Your task: An acceptable answer contains every record below, unchanged, and no pictures.

Information given:

..............................

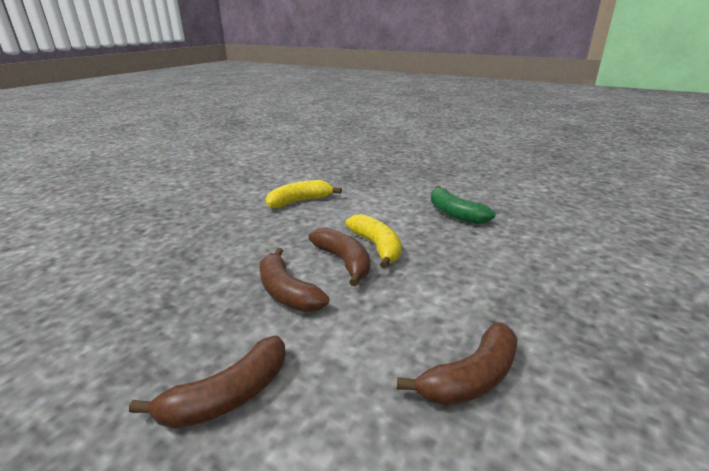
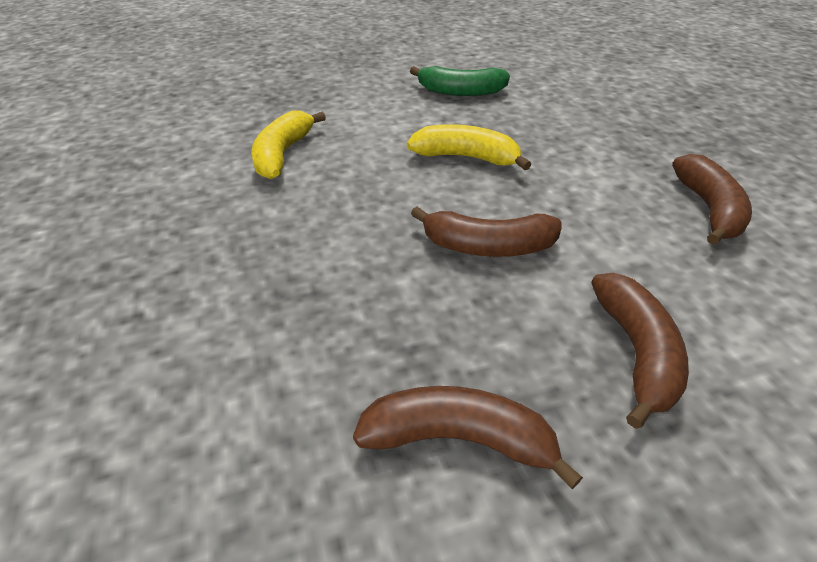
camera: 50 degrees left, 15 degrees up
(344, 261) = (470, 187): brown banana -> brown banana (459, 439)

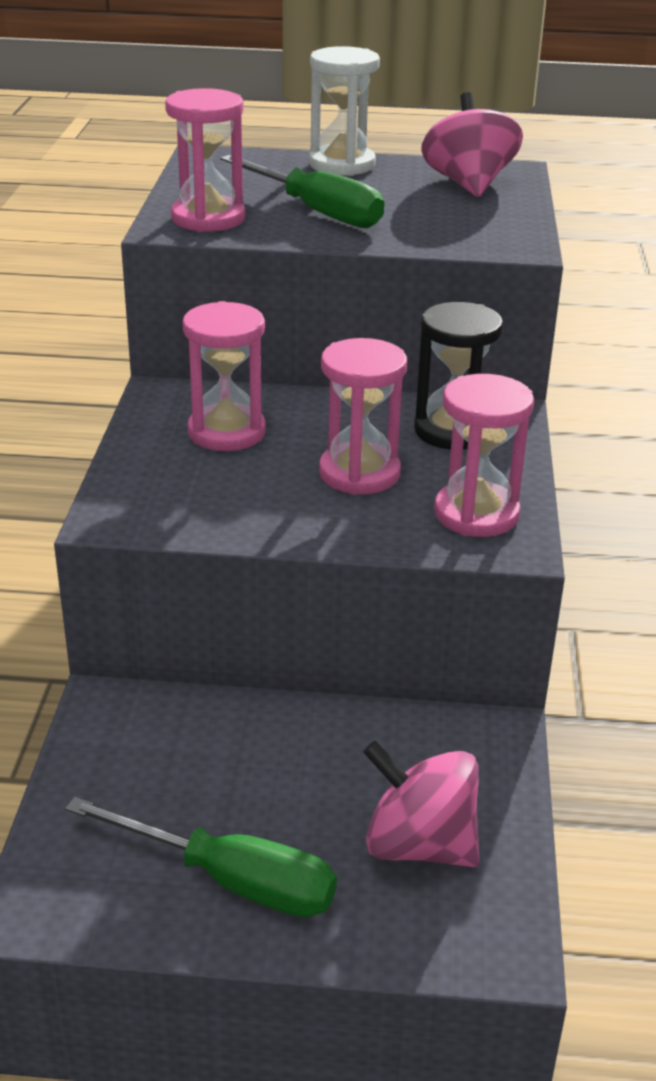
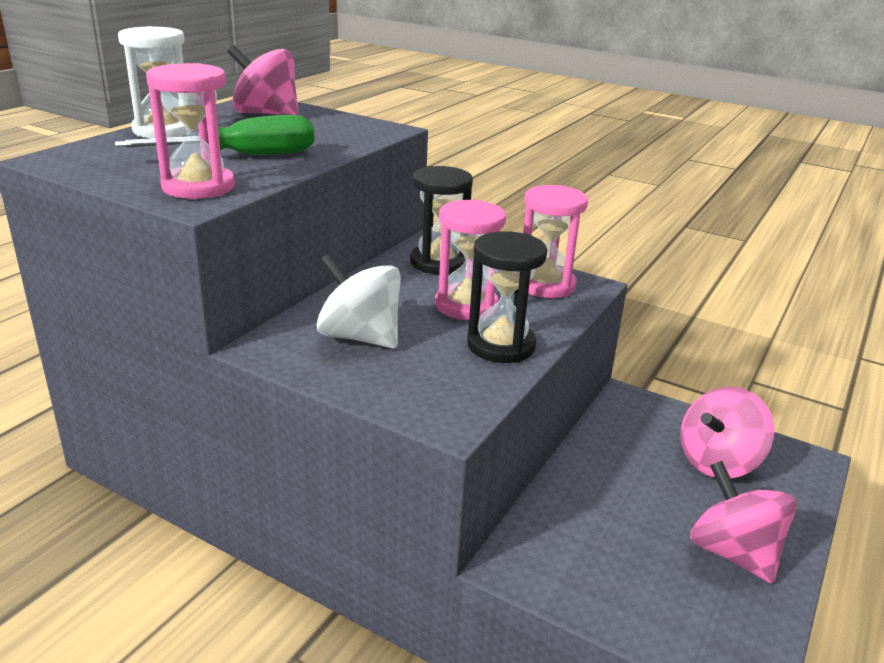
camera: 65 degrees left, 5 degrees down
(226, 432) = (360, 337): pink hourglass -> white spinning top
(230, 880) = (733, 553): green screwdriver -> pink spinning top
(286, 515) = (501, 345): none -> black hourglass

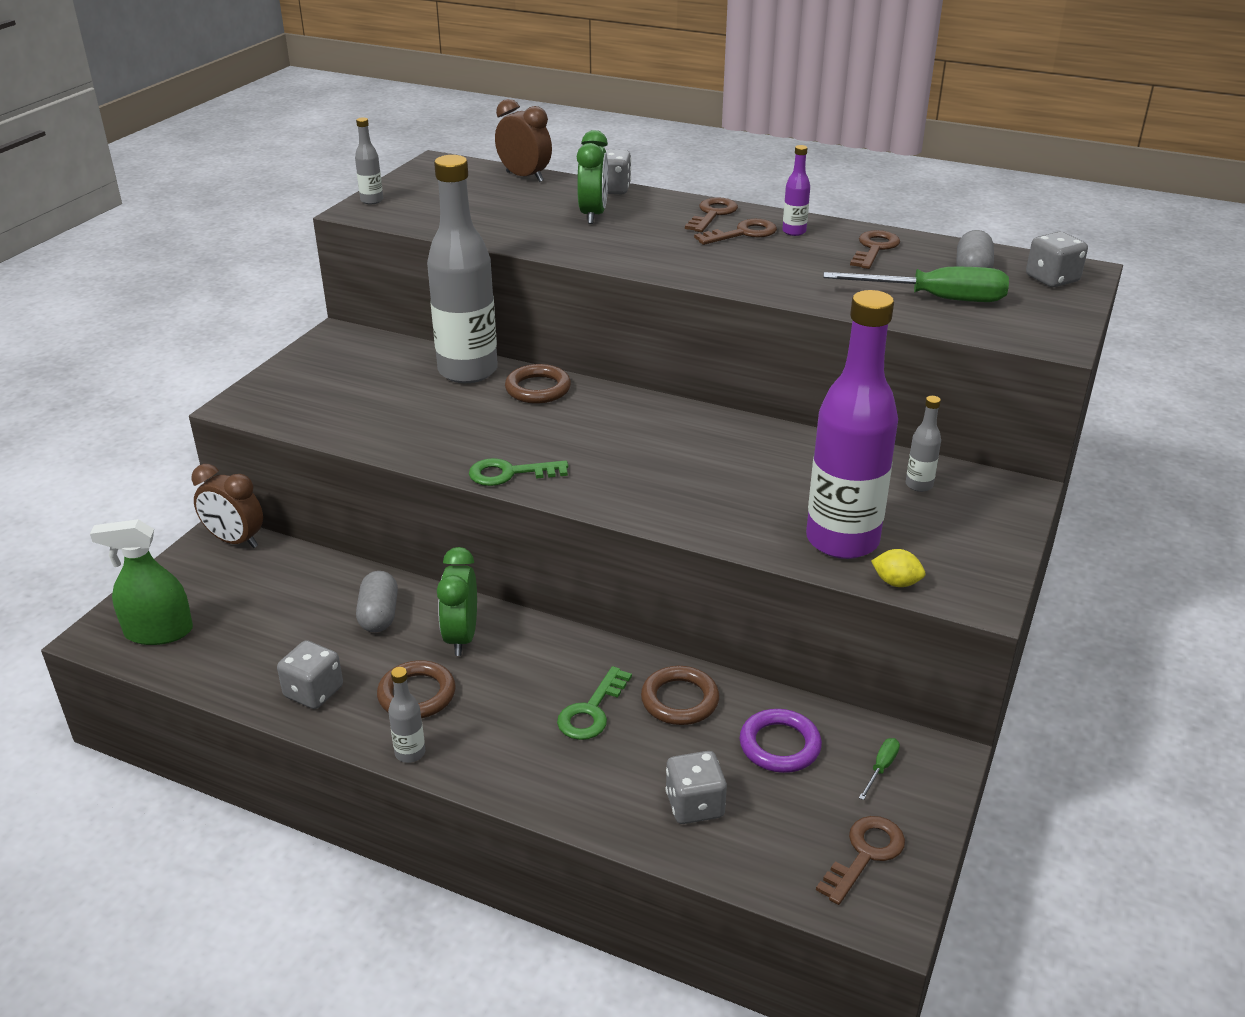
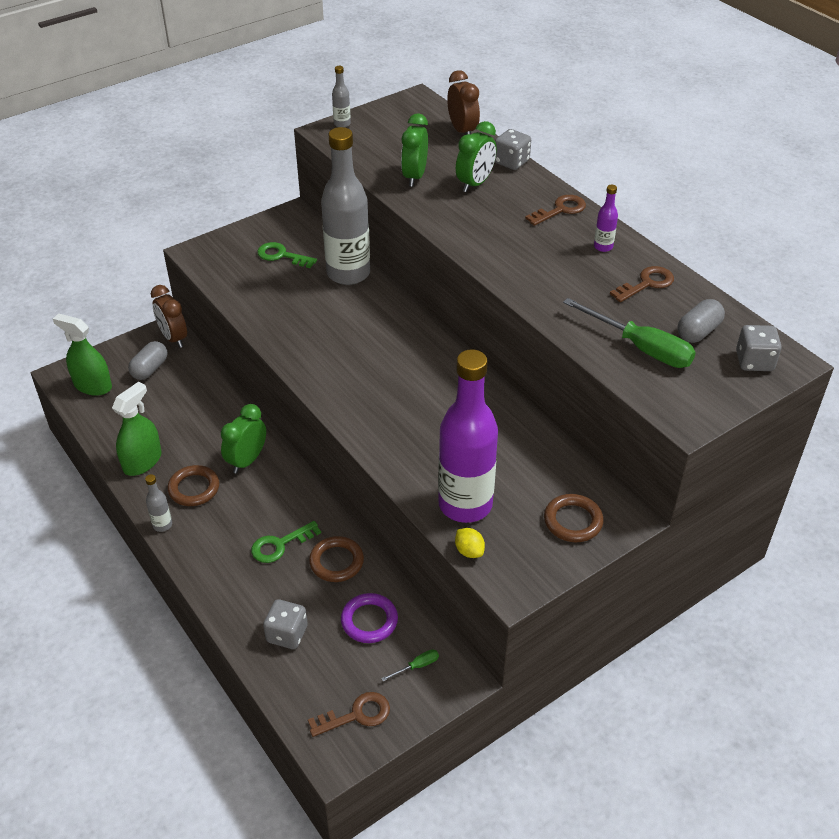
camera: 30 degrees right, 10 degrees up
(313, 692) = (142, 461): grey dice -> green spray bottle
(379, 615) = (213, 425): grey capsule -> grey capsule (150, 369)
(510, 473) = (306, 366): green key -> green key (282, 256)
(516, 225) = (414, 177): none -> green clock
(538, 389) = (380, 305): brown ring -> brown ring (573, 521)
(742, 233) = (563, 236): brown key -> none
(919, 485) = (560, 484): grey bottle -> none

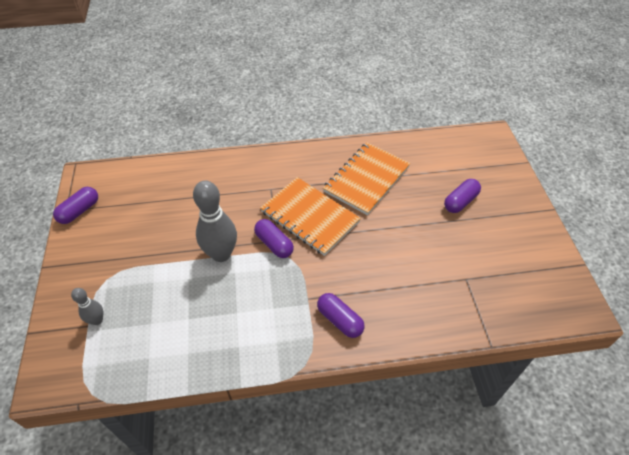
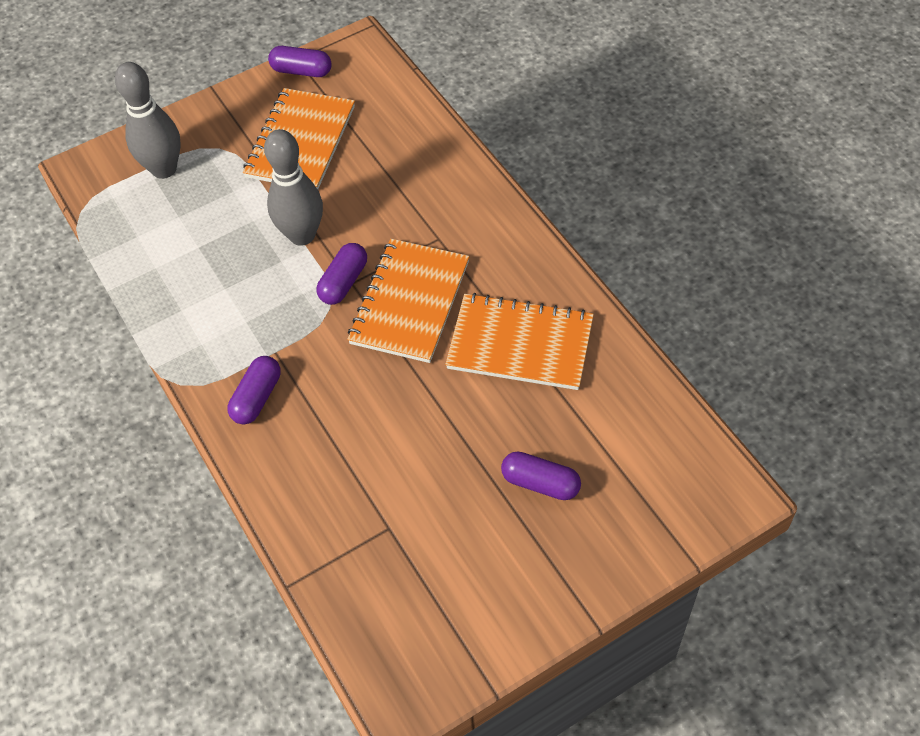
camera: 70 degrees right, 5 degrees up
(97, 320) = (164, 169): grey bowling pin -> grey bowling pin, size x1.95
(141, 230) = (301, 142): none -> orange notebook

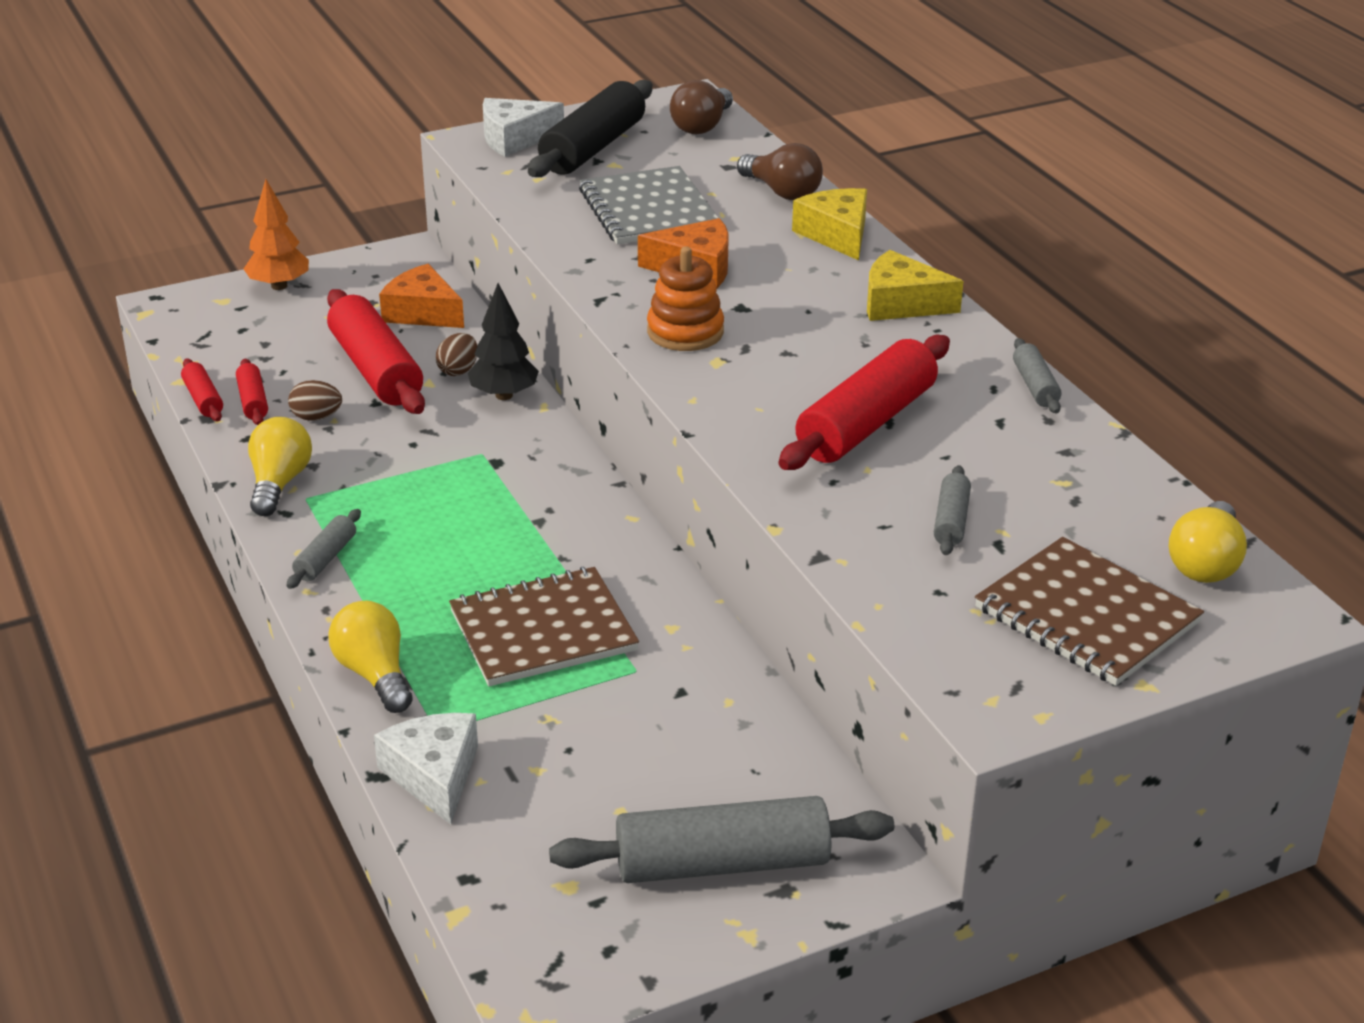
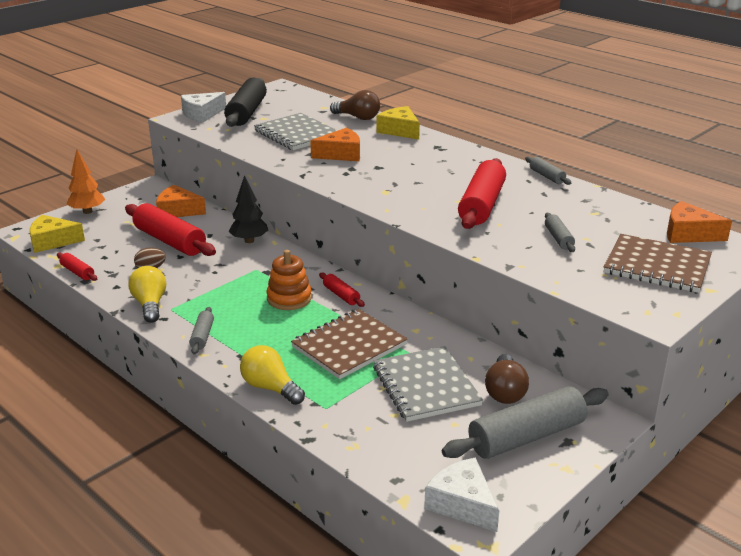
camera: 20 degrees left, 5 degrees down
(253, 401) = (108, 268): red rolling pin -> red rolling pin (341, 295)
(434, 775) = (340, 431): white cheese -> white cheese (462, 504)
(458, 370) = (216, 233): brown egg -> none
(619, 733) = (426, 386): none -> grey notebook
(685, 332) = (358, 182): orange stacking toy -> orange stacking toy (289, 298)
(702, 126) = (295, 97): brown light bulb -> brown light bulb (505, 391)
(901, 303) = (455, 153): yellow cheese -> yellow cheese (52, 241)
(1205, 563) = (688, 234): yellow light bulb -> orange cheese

..............................

Task result:
camera: 50 degrees left, 15 degrees up
(344, 261) = (470, 187): brown banana -> brown banana (459, 439)

camera: 65 degrees left, 5 degrees down
(226, 432) = (360, 337): pink hourglass -> white spinning top
(230, 880) = (733, 553): green screwdriver -> pink spinning top
(286, 515) = (501, 345): none -> black hourglass

camera: 30 degrees right, 10 degrees up
(313, 692) = (142, 461): grey dice -> green spray bottle
(379, 615) = (213, 425): grey capsule -> grey capsule (150, 369)
(510, 473) = (306, 366): green key -> green key (282, 256)
(516, 225) = (414, 177): none -> green clock
(538, 389) = (380, 305): brown ring -> brown ring (573, 521)
(742, 233) = (563, 236): brown key -> none
(919, 485) = (560, 484): grey bottle -> none

camera: 70 degrees right, 5 degrees up
(97, 320) = (164, 169): grey bowling pin -> grey bowling pin, size x1.95
(141, 230) = (301, 142): none -> orange notebook

camera: 20 degrees left, 5 degrees down
(253, 401) = (108, 268): red rolling pin -> red rolling pin (341, 295)
(434, 775) = (340, 431): white cheese -> white cheese (462, 504)
(458, 370) = (216, 233): brown egg -> none
(619, 733) = (426, 386): none -> grey notebook
(685, 332) = (358, 182): orange stacking toy -> orange stacking toy (289, 298)
(702, 126) = (295, 97): brown light bulb -> brown light bulb (505, 391)
(901, 303) = (455, 153): yellow cheese -> yellow cheese (52, 241)
(1205, 563) = (688, 234): yellow light bulb -> orange cheese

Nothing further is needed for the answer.